++++ Study material ++++

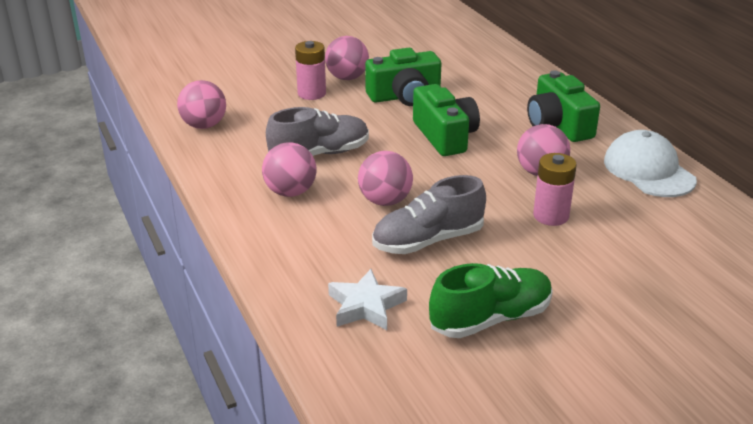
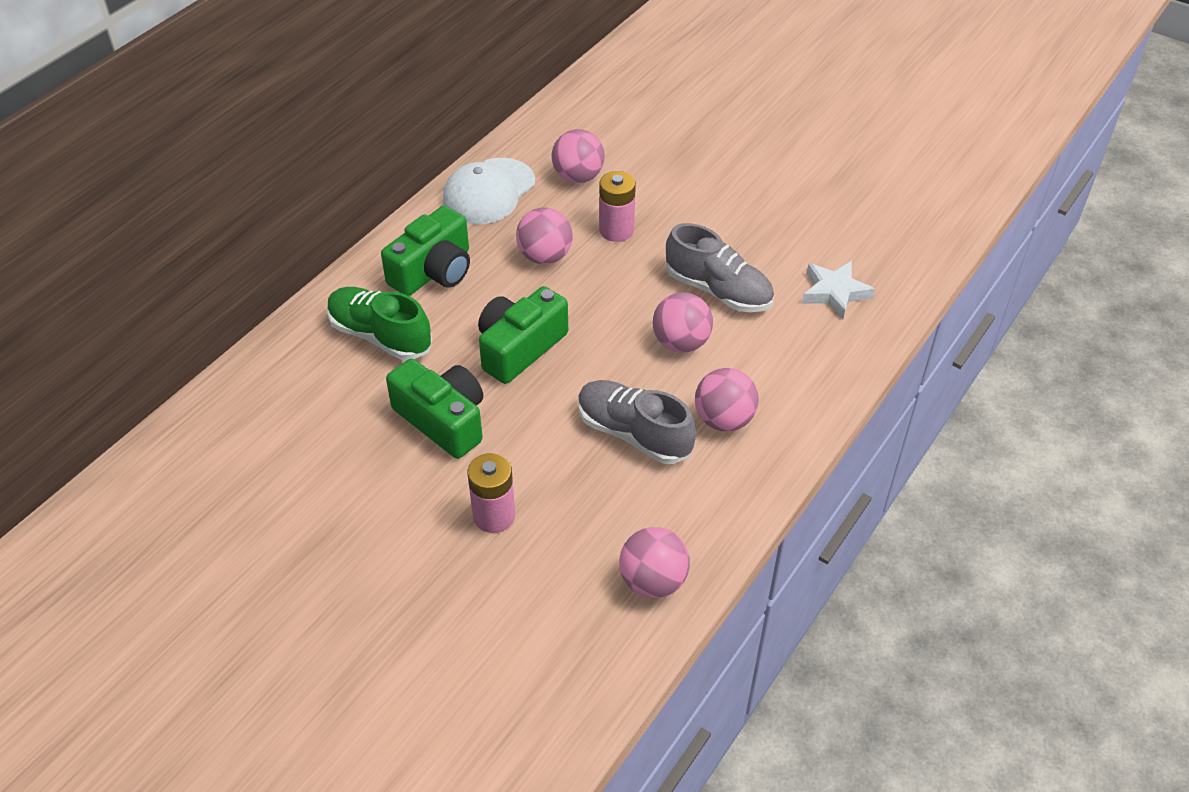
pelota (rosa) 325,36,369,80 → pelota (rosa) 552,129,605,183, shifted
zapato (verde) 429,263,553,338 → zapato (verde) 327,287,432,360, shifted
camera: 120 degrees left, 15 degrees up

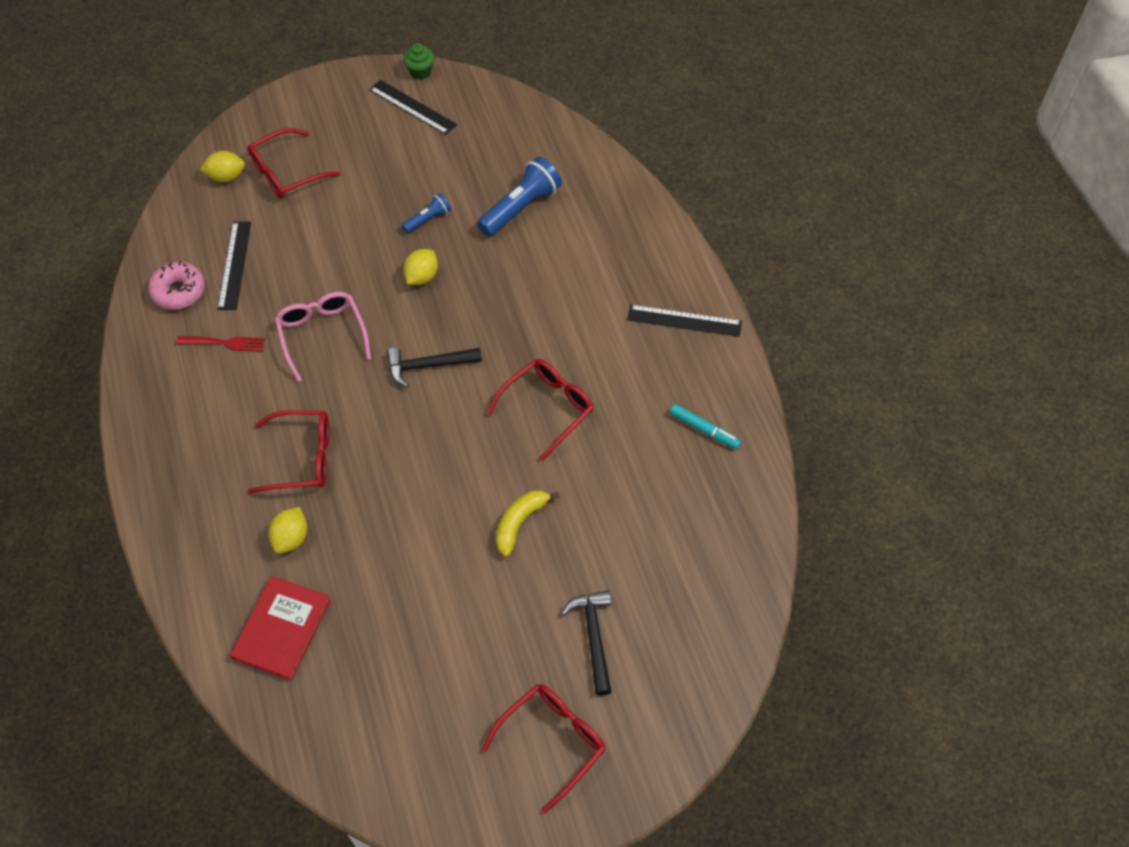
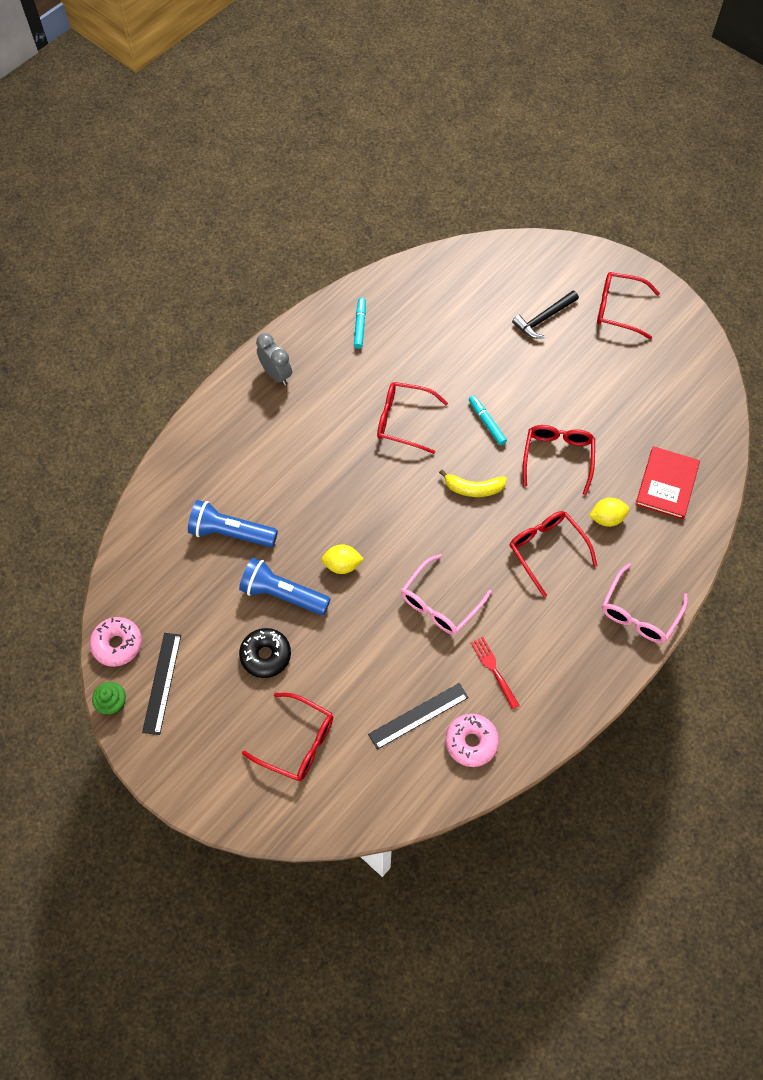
limón (amarillo) 200,151,245,182 → -
libro (rojo) 230,576,331,681 → libro (rojo) 635,446,700,520, 60 degrees counterclockwise
martillo (negro) 387,347,482,388 → -
lámpara de mano (azul) 402,193,451,234 → lámpara de mano (azul) 239,558,330,615, x1.84
plátano (amarillo) 496,490,560,557 → plátano (amarillo) 439,470,507,497, shifted
regla (negro) 628,305,742,337 → despertador (gris) 256,333,292,386
- → rosquilla (rosa) 90,617,142,667
- → rosquilla (negro) 239,628,291,678
- → rotulador (turquesa) 469,395,507,445
- → gafas (rojo) 523,425,595,495
- → gafas (rosa) 602,563,688,643
camera: 120 degrees left, 5 degrees up

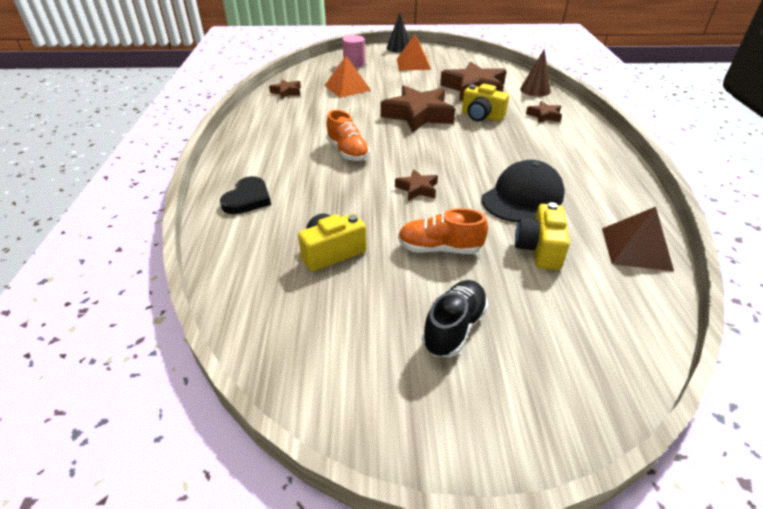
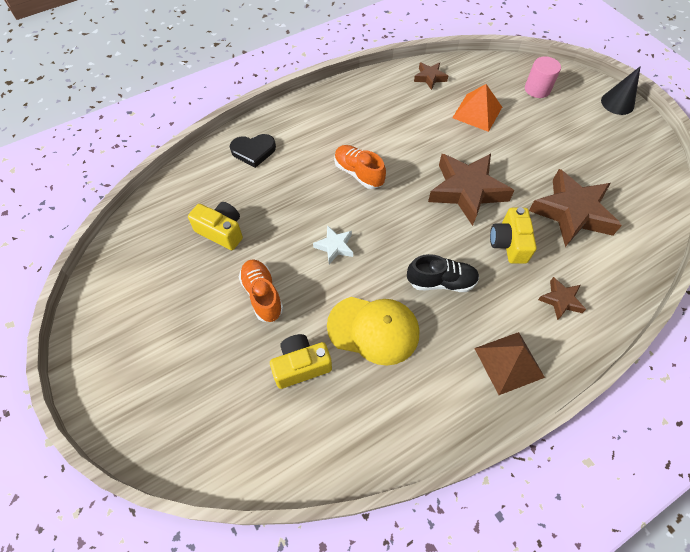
zapato (naranja) 326,110,370,161 → zapato (naranja) 334,145,386,189, 105 degrees clockwise
estrella (marrón) 395,169,438,201 → estrella (blanco) 313,225,353,264
pirámide (naranja) 397,34,431,70 → -
zapato (negro) 422,280,488,357 → zapato (negro) 407,254,479,292, shifted
gorra (negro) 482,160,565,222 → gorra (amarillo) 327,297,419,366
cono (marrón) 520,49,551,97 → -
pirámide (marrón) 602,207,674,271 → pirámide (marrón) 474,332,545,395, shifted
camera: 60 degrees right, 20 degrees up

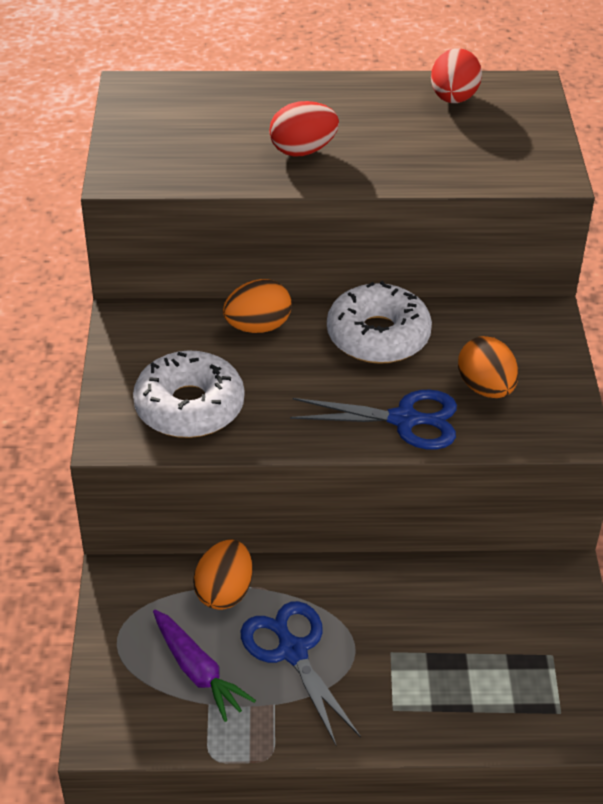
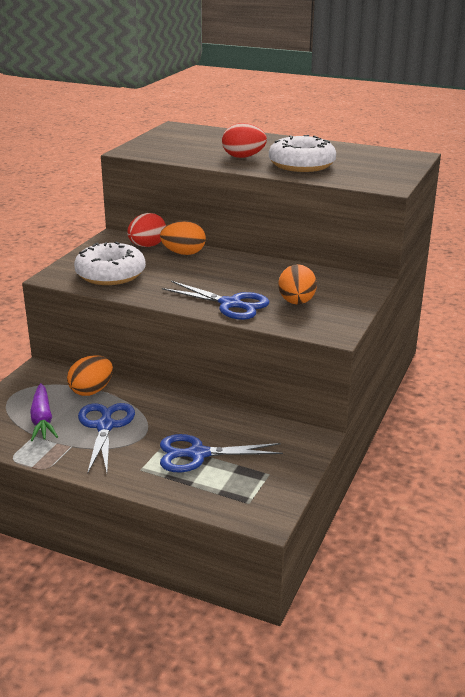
rosquilla (blanco) 327,281,432,364 → rosquilla (blanco) 269,135,336,172, shifted
huevo (rojo) 431,48,482,103 → huevo (rojo) 127,213,166,247, shifted
- → tijeras (azul) 160,434,283,472
camera: 25 degrees right, 15 degrees down

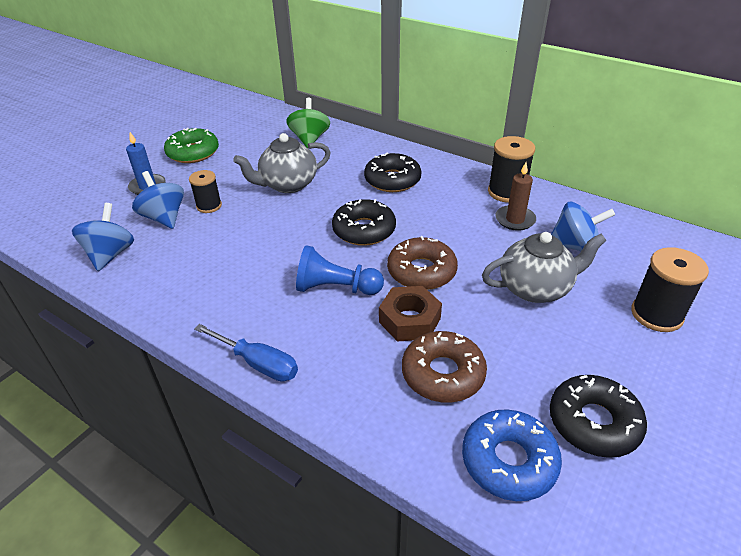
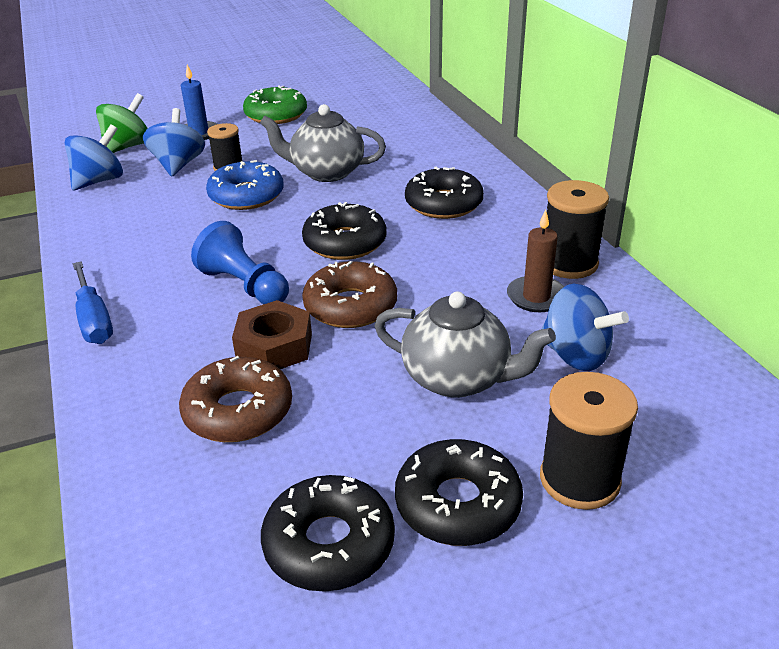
peonza (verde) 286,98,330,148 → peonza (verde) 96,93,148,153, shifted
rosquilla (azul) 462,409,562,501 → rosquilla (azul) 206,160,284,210, shifted
- → rosquilla (negro) 395,439,523,546
camera: 35 degrees right, 5 degrees down

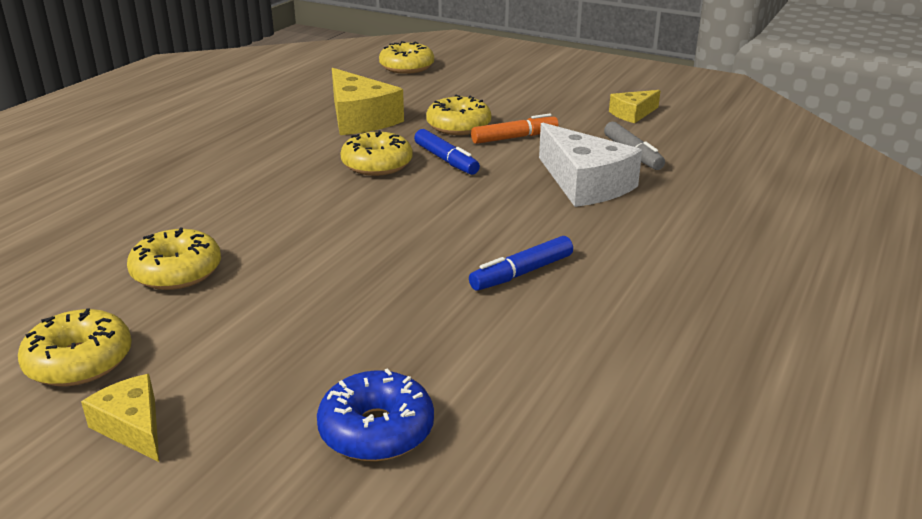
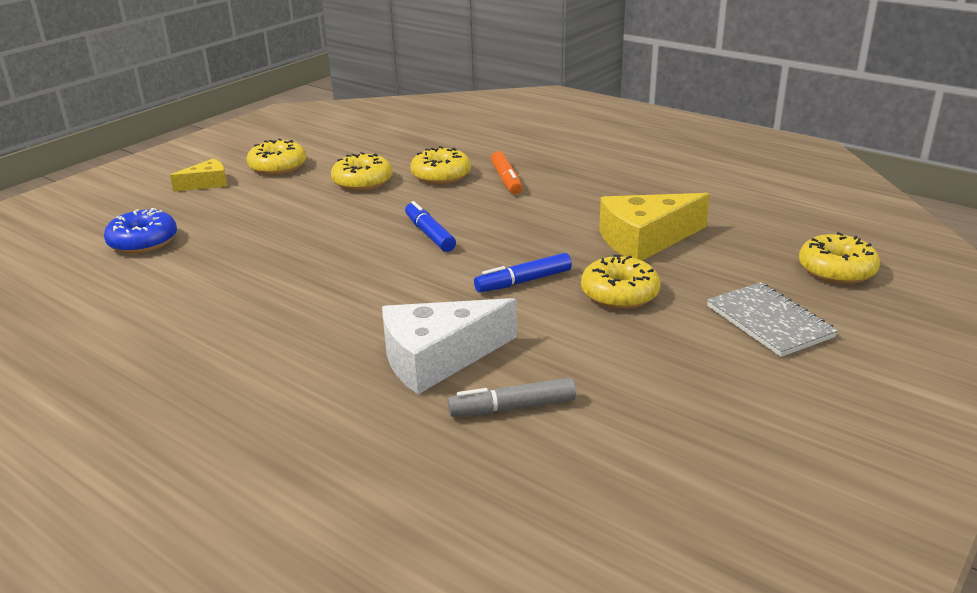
rosquilla (amarillo) 340,130,413,176 → rosquilla (amarillo) 410,146,471,184, shifted
rotulador (azul) 469,236,573,291 → rotulador (azul) 405,201,456,252, shifted
rotulador (naranja) 471,113,559,144 → rotulador (naranja) 491,151,522,194, shifted
queso (amarillo) 609,90,661,123 → -
- → cuaderno (gris) 707,282,838,357
camera: 100 degrees right, 0 degrees up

++++

For this exercise, write out the listing verbatim and leave every image out.

- **Task result**
pelota (rosa) 325,36,369,80 → pelota (rosa) 552,129,605,183, shifted
zapato (verde) 429,263,553,338 → zapato (verde) 327,287,432,360, shifted
camera: 120 degrees left, 15 degrees up

limón (amarillo) 200,151,245,182 → -
libro (rojo) 230,576,331,681 → libro (rojo) 635,446,700,520, 60 degrees counterclockwise
martillo (negro) 387,347,482,388 → -
lámpara de mano (azul) 402,193,451,234 → lámpara de mano (azul) 239,558,330,615, x1.84
plátano (amarillo) 496,490,560,557 → plátano (amarillo) 439,470,507,497, shifted
regla (negro) 628,305,742,337 → despertador (gris) 256,333,292,386
- → rosquilla (rosa) 90,617,142,667
- → rosquilla (negro) 239,628,291,678
- → rotulador (turquesa) 469,395,507,445
- → gafas (rojo) 523,425,595,495
- → gafas (rosa) 602,563,688,643
camera: 120 degrees left, 5 degrees up

zapato (naranja) 326,110,370,161 → zapato (naranja) 334,145,386,189, 105 degrees clockwise
estrella (marrón) 395,169,438,201 → estrella (blanco) 313,225,353,264
pirámide (naranja) 397,34,431,70 → -
zapato (negro) 422,280,488,357 → zapato (negro) 407,254,479,292, shifted
gorra (negro) 482,160,565,222 → gorra (amarillo) 327,297,419,366
cono (marrón) 520,49,551,97 → -
pirámide (marrón) 602,207,674,271 → pirámide (marrón) 474,332,545,395, shifted
camera: 60 degrees right, 20 degrees up

rosquilla (blanco) 327,281,432,364 → rosquilla (blanco) 269,135,336,172, shifted
huevo (rojo) 431,48,482,103 → huevo (rojo) 127,213,166,247, shifted
- → tijeras (azul) 160,434,283,472
camera: 25 degrees right, 15 degrees down

peonza (verde) 286,98,330,148 → peonza (verde) 96,93,148,153, shifted
rosquilla (azul) 462,409,562,501 → rosquilla (azul) 206,160,284,210, shifted
- → rosquilla (negro) 395,439,523,546
camera: 35 degrees right, 5 degrees down

rosquilla (amarillo) 340,130,413,176 → rosquilla (amarillo) 410,146,471,184, shifted
rotulador (azul) 469,236,573,291 → rotulador (azul) 405,201,456,252, shifted
rotulador (naranja) 471,113,559,144 → rotulador (naranja) 491,151,522,194, shifted
queso (amarillo) 609,90,661,123 → -
- → cuaderno (gris) 707,282,838,357
camera: 100 degrees right, 0 degrees up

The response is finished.